*REQUIRED ACTION*: Restate word for word each line of the data, starting at the one containing "SW2: switch (GND, U4/OB) -> switch (GND, n3)" and running through the last.

___ INFORMATION PROVIDED

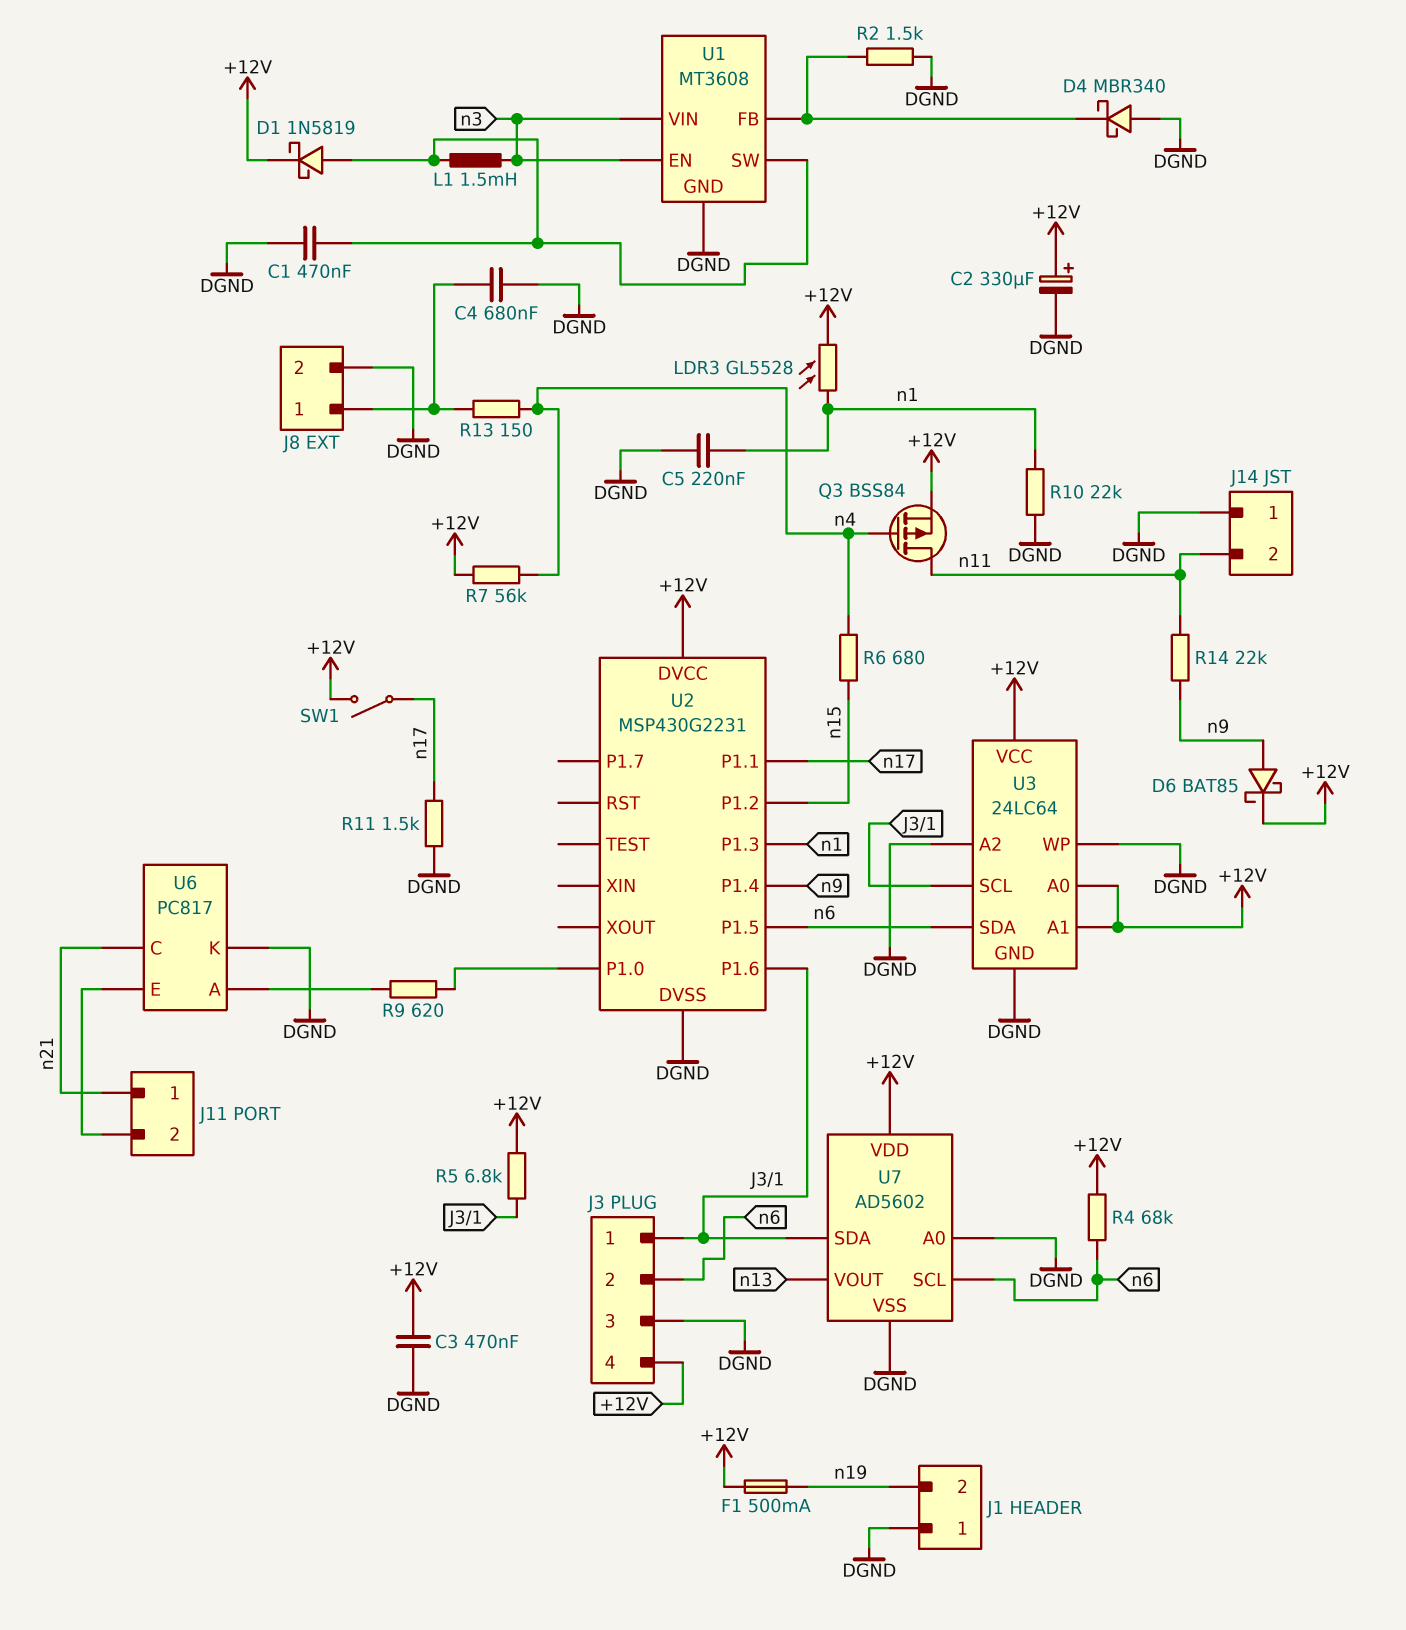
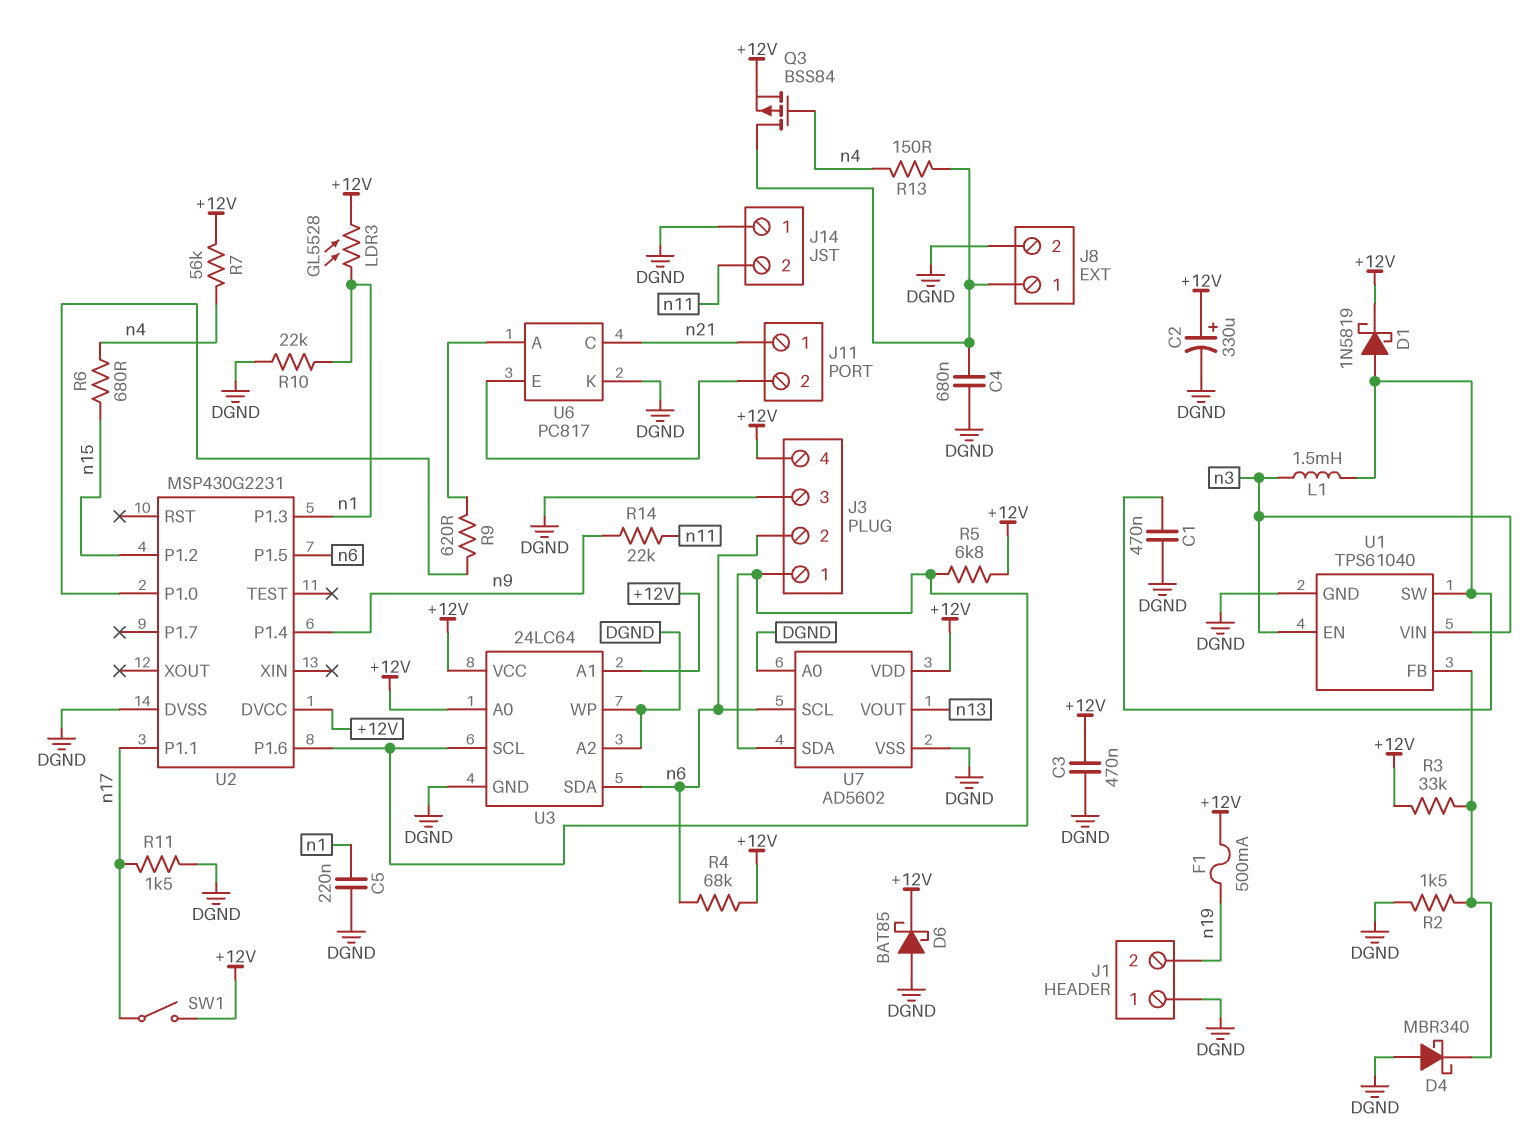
D6: schottky BAT85 (A n9, K +12V) -> schottky BAT85 (A DGND, K +12V)
Q3: PMOS BSS84 (G n4, D n11, S +12V) -> PMOS BSS84 (G n4, D J8/1, S +12V)
R3: none -> 33k (+12V, U1/FB)
U1: MT3608 -> TPS61040

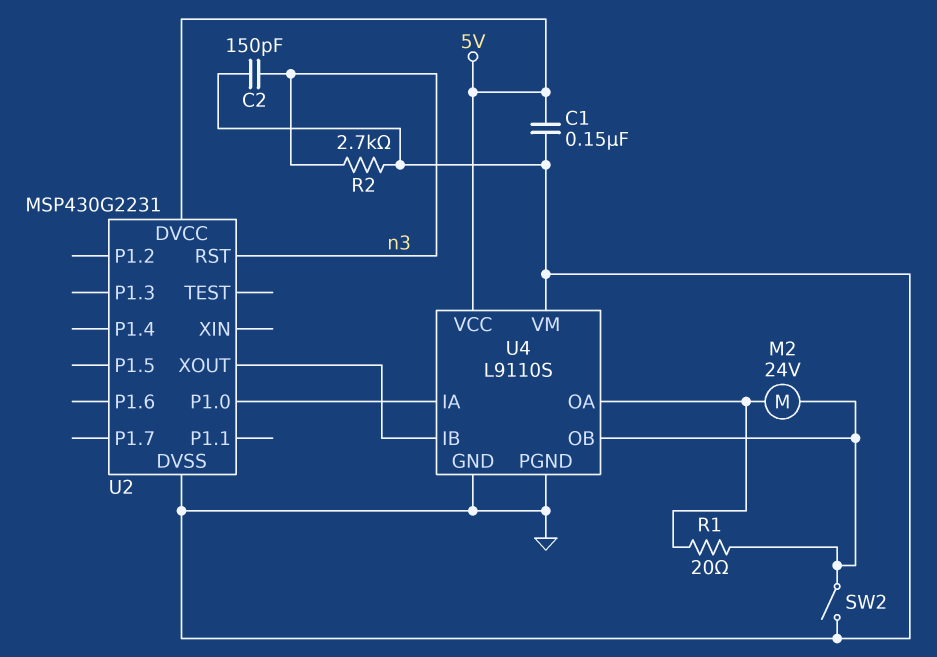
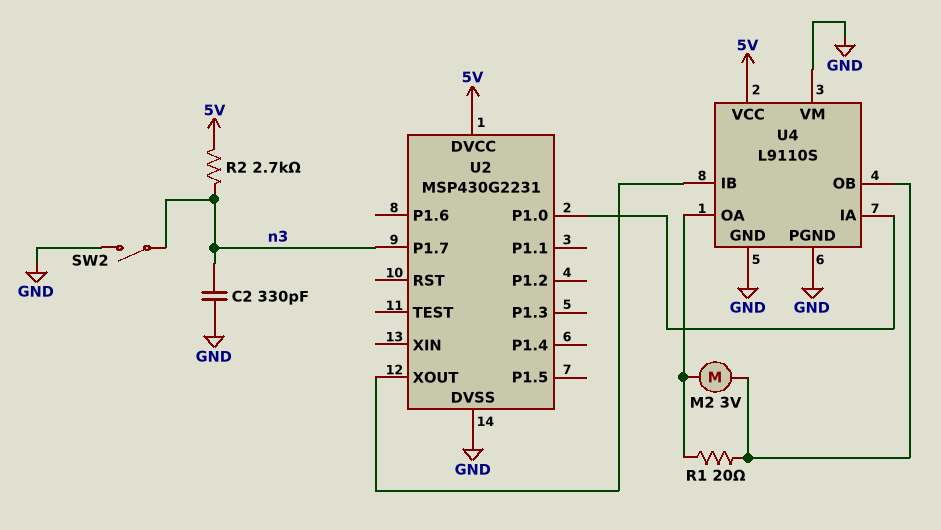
C1: 150nF (5V, GND) -> none
C2: 150pF (GND, n3) -> 330pF (GND, n3)
M2: motor 24V (U4/OA, U4/OB) -> motor 3V (U4/OA, U4/OB)
R2: 2.7k (GND, n3) -> 2.7k (5V, n3)
SW2: switch (GND, U4/OB) -> switch (GND, n3)
U2 pin P1.7: none -> n3
U2 pin RST: n3 -> none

______

*OUTPUT OF THE TASK*:
SW2: switch (GND, U4/OB) -> switch (GND, n3)
U2 pin P1.7: none -> n3
U2 pin RST: n3 -> none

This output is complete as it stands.